▶ _BRIEF_: The records that follow need to be output exactly as they are.

▶ _DATA EXTRACT_:
+ + + +
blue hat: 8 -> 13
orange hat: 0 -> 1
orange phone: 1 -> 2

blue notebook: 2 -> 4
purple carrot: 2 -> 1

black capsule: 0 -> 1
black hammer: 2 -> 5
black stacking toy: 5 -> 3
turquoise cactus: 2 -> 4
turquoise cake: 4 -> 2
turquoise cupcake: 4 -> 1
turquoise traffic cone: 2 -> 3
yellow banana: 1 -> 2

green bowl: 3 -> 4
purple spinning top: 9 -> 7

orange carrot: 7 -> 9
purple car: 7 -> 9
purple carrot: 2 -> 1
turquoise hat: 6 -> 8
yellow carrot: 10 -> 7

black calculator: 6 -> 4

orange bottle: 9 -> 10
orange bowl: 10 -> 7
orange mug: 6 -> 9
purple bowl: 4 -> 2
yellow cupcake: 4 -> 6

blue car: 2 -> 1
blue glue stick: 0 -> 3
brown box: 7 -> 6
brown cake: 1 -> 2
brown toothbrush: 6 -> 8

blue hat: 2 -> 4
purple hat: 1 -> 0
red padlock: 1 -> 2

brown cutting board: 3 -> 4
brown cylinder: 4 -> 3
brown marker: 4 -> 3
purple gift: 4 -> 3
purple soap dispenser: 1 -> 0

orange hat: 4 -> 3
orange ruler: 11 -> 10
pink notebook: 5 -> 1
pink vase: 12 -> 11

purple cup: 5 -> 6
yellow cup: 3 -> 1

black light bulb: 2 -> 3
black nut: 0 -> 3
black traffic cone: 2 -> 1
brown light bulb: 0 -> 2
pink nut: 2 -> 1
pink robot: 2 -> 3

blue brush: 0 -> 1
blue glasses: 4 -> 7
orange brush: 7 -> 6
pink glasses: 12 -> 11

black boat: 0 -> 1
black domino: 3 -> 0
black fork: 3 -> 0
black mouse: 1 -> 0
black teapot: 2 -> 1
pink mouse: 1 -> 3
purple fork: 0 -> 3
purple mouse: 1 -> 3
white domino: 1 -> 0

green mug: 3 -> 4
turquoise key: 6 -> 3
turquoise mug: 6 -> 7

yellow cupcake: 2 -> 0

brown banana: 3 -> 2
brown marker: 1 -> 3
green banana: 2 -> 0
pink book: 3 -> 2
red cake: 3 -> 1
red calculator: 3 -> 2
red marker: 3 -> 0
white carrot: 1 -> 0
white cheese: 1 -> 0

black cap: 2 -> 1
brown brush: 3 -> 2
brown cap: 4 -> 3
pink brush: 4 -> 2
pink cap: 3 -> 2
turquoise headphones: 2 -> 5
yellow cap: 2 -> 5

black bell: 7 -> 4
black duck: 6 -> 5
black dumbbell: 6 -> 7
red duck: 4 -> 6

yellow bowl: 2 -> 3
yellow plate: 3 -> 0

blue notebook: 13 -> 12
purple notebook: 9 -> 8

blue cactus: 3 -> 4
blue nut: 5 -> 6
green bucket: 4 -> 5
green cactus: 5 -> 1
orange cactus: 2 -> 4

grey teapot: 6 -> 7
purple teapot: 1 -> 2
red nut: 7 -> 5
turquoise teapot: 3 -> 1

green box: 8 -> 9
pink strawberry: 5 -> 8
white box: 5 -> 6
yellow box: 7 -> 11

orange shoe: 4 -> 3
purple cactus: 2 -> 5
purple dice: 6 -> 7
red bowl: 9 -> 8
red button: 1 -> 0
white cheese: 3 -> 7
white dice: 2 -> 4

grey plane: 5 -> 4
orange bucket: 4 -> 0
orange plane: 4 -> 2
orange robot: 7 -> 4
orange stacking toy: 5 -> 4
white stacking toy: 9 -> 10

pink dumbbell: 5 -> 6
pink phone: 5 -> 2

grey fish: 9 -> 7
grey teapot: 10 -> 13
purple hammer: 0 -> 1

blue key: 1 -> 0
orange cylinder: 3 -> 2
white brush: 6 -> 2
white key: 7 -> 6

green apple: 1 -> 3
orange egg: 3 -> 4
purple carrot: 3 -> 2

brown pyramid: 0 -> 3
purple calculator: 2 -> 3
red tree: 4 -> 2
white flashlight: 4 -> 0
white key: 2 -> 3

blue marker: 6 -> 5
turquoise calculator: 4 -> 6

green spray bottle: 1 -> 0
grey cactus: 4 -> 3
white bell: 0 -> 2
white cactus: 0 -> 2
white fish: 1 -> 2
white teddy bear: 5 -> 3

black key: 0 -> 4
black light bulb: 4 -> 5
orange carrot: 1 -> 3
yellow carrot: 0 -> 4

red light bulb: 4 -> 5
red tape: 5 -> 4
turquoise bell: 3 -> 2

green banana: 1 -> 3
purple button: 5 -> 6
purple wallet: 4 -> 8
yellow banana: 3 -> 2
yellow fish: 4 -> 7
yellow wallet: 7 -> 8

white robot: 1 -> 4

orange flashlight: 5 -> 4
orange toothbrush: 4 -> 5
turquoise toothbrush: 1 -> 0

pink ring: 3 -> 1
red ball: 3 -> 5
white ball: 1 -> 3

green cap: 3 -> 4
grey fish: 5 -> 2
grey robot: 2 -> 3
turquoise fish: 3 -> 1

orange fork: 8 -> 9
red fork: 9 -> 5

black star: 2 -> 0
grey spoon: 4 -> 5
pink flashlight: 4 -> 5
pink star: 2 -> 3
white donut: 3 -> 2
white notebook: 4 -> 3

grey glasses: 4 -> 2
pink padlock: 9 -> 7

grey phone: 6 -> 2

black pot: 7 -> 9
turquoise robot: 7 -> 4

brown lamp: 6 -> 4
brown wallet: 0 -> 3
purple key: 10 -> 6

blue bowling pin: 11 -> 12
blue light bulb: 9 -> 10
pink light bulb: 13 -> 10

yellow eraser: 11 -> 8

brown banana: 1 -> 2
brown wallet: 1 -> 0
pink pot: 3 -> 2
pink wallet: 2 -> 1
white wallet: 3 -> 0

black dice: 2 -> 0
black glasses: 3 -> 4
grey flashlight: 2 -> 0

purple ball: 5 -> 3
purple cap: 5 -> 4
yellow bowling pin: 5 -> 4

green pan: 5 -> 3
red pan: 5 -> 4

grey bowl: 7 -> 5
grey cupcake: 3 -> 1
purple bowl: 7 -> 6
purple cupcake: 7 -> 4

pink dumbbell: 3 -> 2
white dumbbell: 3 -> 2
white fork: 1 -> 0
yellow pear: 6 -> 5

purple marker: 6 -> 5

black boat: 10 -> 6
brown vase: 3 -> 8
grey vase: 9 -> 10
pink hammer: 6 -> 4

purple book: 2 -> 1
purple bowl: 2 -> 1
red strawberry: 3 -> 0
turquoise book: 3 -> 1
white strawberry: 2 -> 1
+ + + +
▶ _RESULT OF THIS EXERCISE_:
blue hat: 8 -> 13
orange hat: 0 -> 1
orange phone: 1 -> 2

blue notebook: 2 -> 4
purple carrot: 2 -> 1

black capsule: 0 -> 1
black hammer: 2 -> 5
black stacking toy: 5 -> 3
turquoise cactus: 2 -> 4
turquoise cake: 4 -> 2
turquoise cupcake: 4 -> 1
turquoise traffic cone: 2 -> 3
yellow banana: 1 -> 2

green bowl: 3 -> 4
purple spinning top: 9 -> 7

orange carrot: 7 -> 9
purple car: 7 -> 9
purple carrot: 2 -> 1
turquoise hat: 6 -> 8
yellow carrot: 10 -> 7

black calculator: 6 -> 4

orange bottle: 9 -> 10
orange bowl: 10 -> 7
orange mug: 6 -> 9
purple bowl: 4 -> 2
yellow cupcake: 4 -> 6

blue car: 2 -> 1
blue glue stick: 0 -> 3
brown box: 7 -> 6
brown cake: 1 -> 2
brown toothbrush: 6 -> 8

blue hat: 2 -> 4
purple hat: 1 -> 0
red padlock: 1 -> 2

brown cutting board: 3 -> 4
brown cylinder: 4 -> 3
brown marker: 4 -> 3
purple gift: 4 -> 3
purple soap dispenser: 1 -> 0

orange hat: 4 -> 3
orange ruler: 11 -> 10
pink notebook: 5 -> 1
pink vase: 12 -> 11

purple cup: 5 -> 6
yellow cup: 3 -> 1

black light bulb: 2 -> 3
black nut: 0 -> 3
black traffic cone: 2 -> 1
brown light bulb: 0 -> 2
pink nut: 2 -> 1
pink robot: 2 -> 3

blue brush: 0 -> 1
blue glasses: 4 -> 7
orange brush: 7 -> 6
pink glasses: 12 -> 11

black boat: 0 -> 1
black domino: 3 -> 0
black fork: 3 -> 0
black mouse: 1 -> 0
black teapot: 2 -> 1
pink mouse: 1 -> 3
purple fork: 0 -> 3
purple mouse: 1 -> 3
white domino: 1 -> 0

green mug: 3 -> 4
turquoise key: 6 -> 3
turquoise mug: 6 -> 7

yellow cupcake: 2 -> 0

brown banana: 3 -> 2
brown marker: 1 -> 3
green banana: 2 -> 0
pink book: 3 -> 2
red cake: 3 -> 1
red calculator: 3 -> 2
red marker: 3 -> 0
white carrot: 1 -> 0
white cheese: 1 -> 0

black cap: 2 -> 1
brown brush: 3 -> 2
brown cap: 4 -> 3
pink brush: 4 -> 2
pink cap: 3 -> 2
turquoise headphones: 2 -> 5
yellow cap: 2 -> 5

black bell: 7 -> 4
black duck: 6 -> 5
black dumbbell: 6 -> 7
red duck: 4 -> 6

yellow bowl: 2 -> 3
yellow plate: 3 -> 0

blue notebook: 13 -> 12
purple notebook: 9 -> 8

blue cactus: 3 -> 4
blue nut: 5 -> 6
green bucket: 4 -> 5
green cactus: 5 -> 1
orange cactus: 2 -> 4

grey teapot: 6 -> 7
purple teapot: 1 -> 2
red nut: 7 -> 5
turquoise teapot: 3 -> 1

green box: 8 -> 9
pink strawberry: 5 -> 8
white box: 5 -> 6
yellow box: 7 -> 11

orange shoe: 4 -> 3
purple cactus: 2 -> 5
purple dice: 6 -> 7
red bowl: 9 -> 8
red button: 1 -> 0
white cheese: 3 -> 7
white dice: 2 -> 4

grey plane: 5 -> 4
orange bucket: 4 -> 0
orange plane: 4 -> 2
orange robot: 7 -> 4
orange stacking toy: 5 -> 4
white stacking toy: 9 -> 10

pink dumbbell: 5 -> 6
pink phone: 5 -> 2

grey fish: 9 -> 7
grey teapot: 10 -> 13
purple hammer: 0 -> 1

blue key: 1 -> 0
orange cylinder: 3 -> 2
white brush: 6 -> 2
white key: 7 -> 6

green apple: 1 -> 3
orange egg: 3 -> 4
purple carrot: 3 -> 2

brown pyramid: 0 -> 3
purple calculator: 2 -> 3
red tree: 4 -> 2
white flashlight: 4 -> 0
white key: 2 -> 3

blue marker: 6 -> 5
turquoise calculator: 4 -> 6

green spray bottle: 1 -> 0
grey cactus: 4 -> 3
white bell: 0 -> 2
white cactus: 0 -> 2
white fish: 1 -> 2
white teddy bear: 5 -> 3

black key: 0 -> 4
black light bulb: 4 -> 5
orange carrot: 1 -> 3
yellow carrot: 0 -> 4

red light bulb: 4 -> 5
red tape: 5 -> 4
turquoise bell: 3 -> 2

green banana: 1 -> 3
purple button: 5 -> 6
purple wallet: 4 -> 8
yellow banana: 3 -> 2
yellow fish: 4 -> 7
yellow wallet: 7 -> 8

white robot: 1 -> 4

orange flashlight: 5 -> 4
orange toothbrush: 4 -> 5
turquoise toothbrush: 1 -> 0

pink ring: 3 -> 1
red ball: 3 -> 5
white ball: 1 -> 3

green cap: 3 -> 4
grey fish: 5 -> 2
grey robot: 2 -> 3
turquoise fish: 3 -> 1

orange fork: 8 -> 9
red fork: 9 -> 5

black star: 2 -> 0
grey spoon: 4 -> 5
pink flashlight: 4 -> 5
pink star: 2 -> 3
white donut: 3 -> 2
white notebook: 4 -> 3

grey glasses: 4 -> 2
pink padlock: 9 -> 7

grey phone: 6 -> 2

black pot: 7 -> 9
turquoise robot: 7 -> 4

brown lamp: 6 -> 4
brown wallet: 0 -> 3
purple key: 10 -> 6

blue bowling pin: 11 -> 12
blue light bulb: 9 -> 10
pink light bulb: 13 -> 10

yellow eraser: 11 -> 8

brown banana: 1 -> 2
brown wallet: 1 -> 0
pink pot: 3 -> 2
pink wallet: 2 -> 1
white wallet: 3 -> 0

black dice: 2 -> 0
black glasses: 3 -> 4
grey flashlight: 2 -> 0

purple ball: 5 -> 3
purple cap: 5 -> 4
yellow bowling pin: 5 -> 4

green pan: 5 -> 3
red pan: 5 -> 4

grey bowl: 7 -> 5
grey cupcake: 3 -> 1
purple bowl: 7 -> 6
purple cupcake: 7 -> 4

pink dumbbell: 3 -> 2
white dumbbell: 3 -> 2
white fork: 1 -> 0
yellow pear: 6 -> 5

purple marker: 6 -> 5

black boat: 10 -> 6
brown vase: 3 -> 8
grey vase: 9 -> 10
pink hammer: 6 -> 4

purple book: 2 -> 1
purple bowl: 2 -> 1
red strawberry: 3 -> 0
turquoise book: 3 -> 1
white strawberry: 2 -> 1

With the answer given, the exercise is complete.